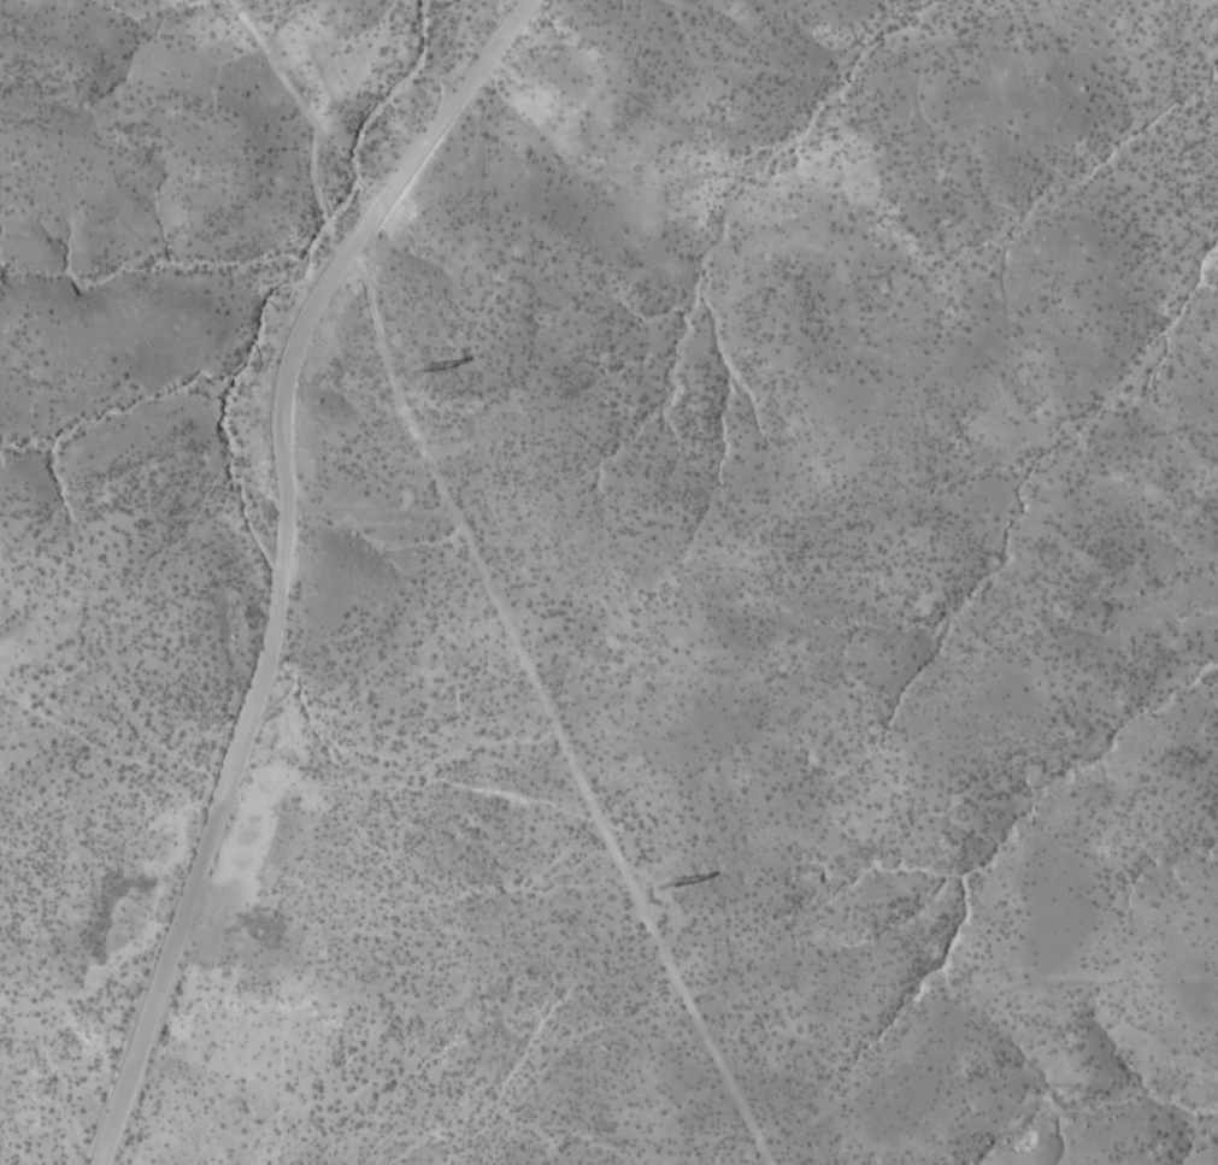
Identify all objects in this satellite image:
power tower: (421, 368)
road: (280, 560)
power tower: (666, 884)

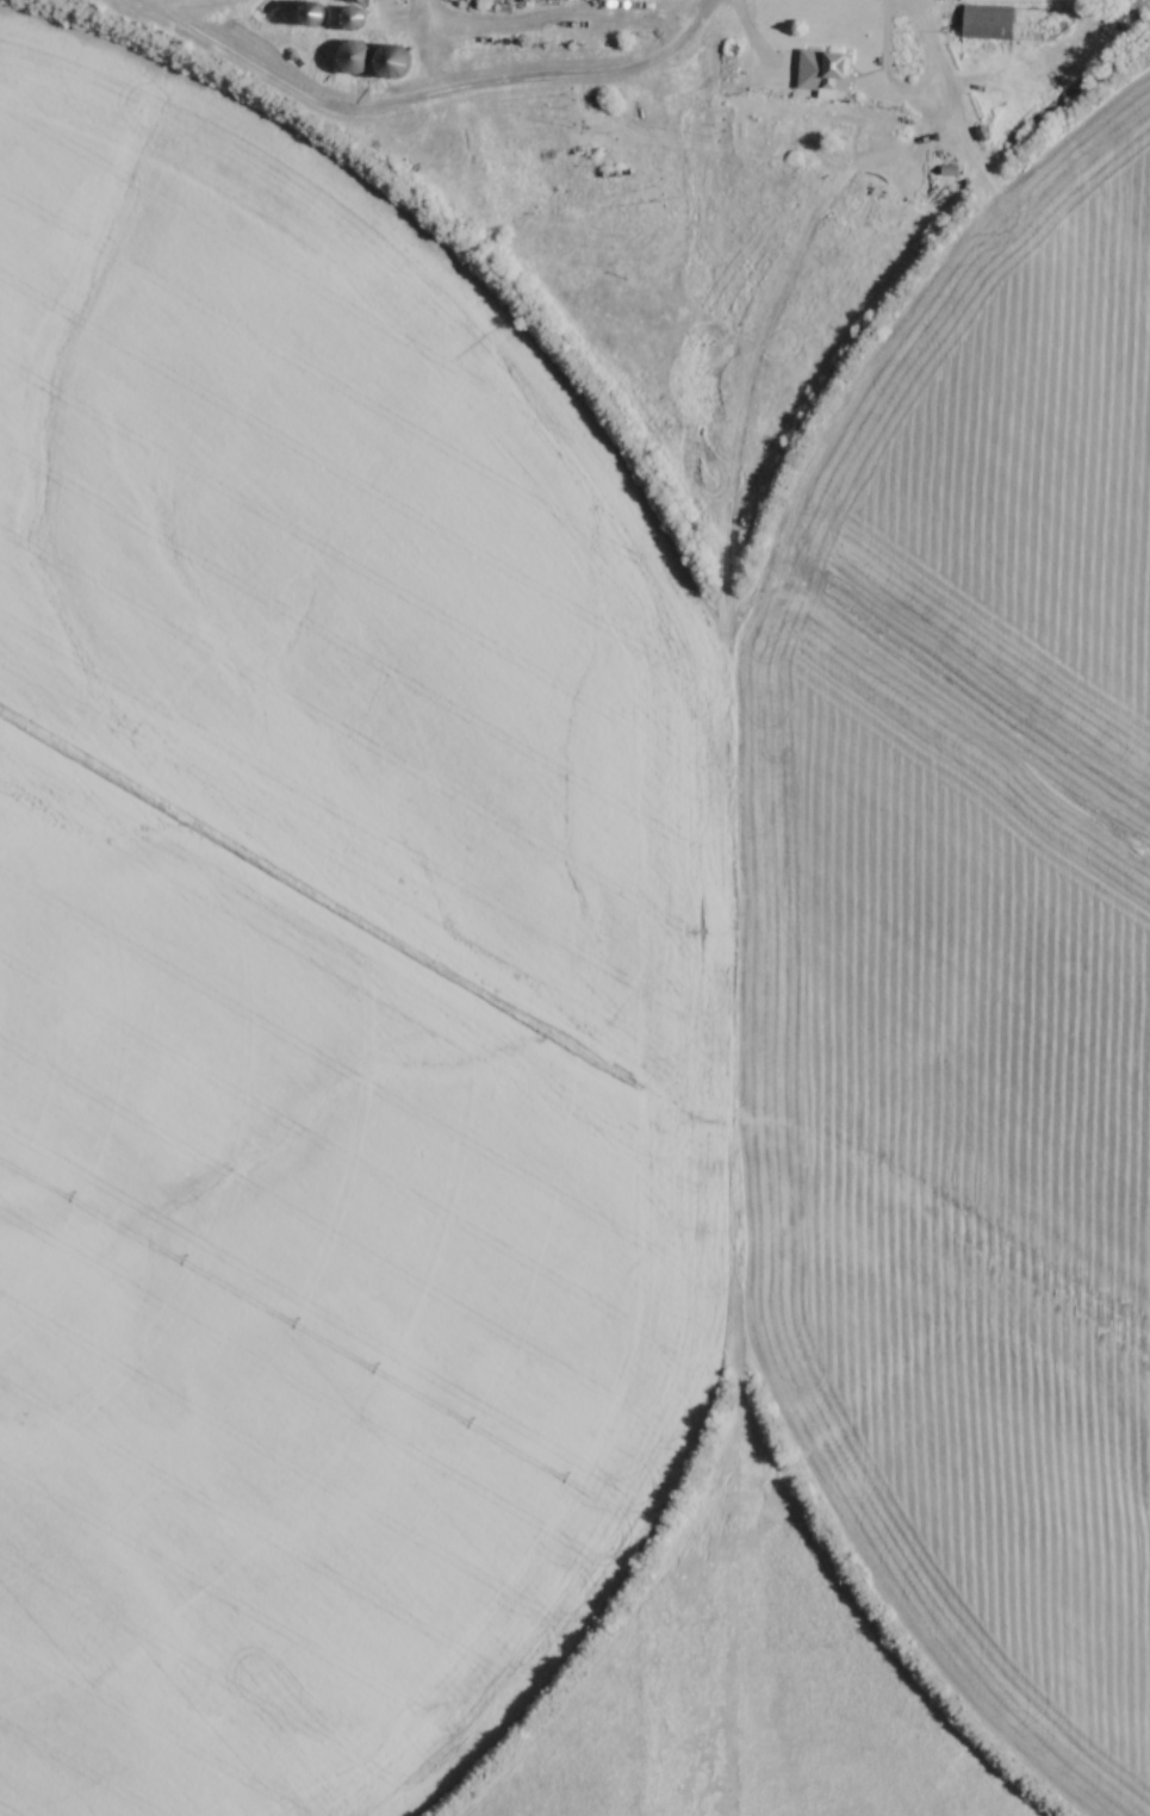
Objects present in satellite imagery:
building: (1030, 1)
building: (317, 15)
building: (355, 20)
building: (989, 23)
building: (357, 59)
building: (396, 63)
building: (826, 71)
road: (907, 92)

^^^^^^^^

## Work item
No pictures belong in the copy. Transcribe every entry exactly.

## Task result
Identify all objects in this satellite image:
power tower: (421, 368)
road: (280, 560)
power tower: (666, 884)

Objects present in satellite imagery:
building: (1030, 1)
building: (317, 15)
building: (355, 20)
building: (989, 23)
building: (357, 59)
building: (396, 63)
building: (826, 71)
road: (907, 92)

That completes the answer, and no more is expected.